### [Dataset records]
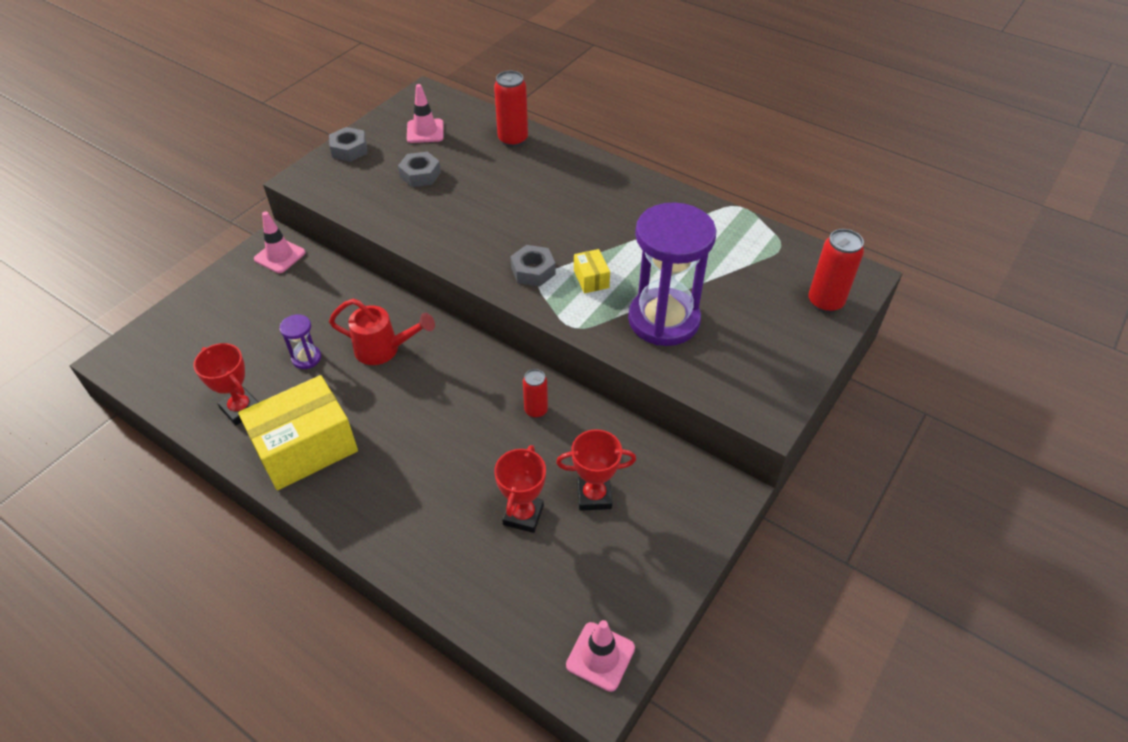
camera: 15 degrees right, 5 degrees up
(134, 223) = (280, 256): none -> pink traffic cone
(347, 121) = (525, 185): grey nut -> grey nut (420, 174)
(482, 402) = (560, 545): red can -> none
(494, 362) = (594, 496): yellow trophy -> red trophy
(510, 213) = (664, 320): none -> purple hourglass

### [EXERCISE]
Where does "none" appear in the records above? Copy every line that has it.

### [OUTPUT]
(134, 223) = (280, 256): none -> pink traffic cone
(482, 402) = (560, 545): red can -> none
(510, 213) = (664, 320): none -> purple hourglass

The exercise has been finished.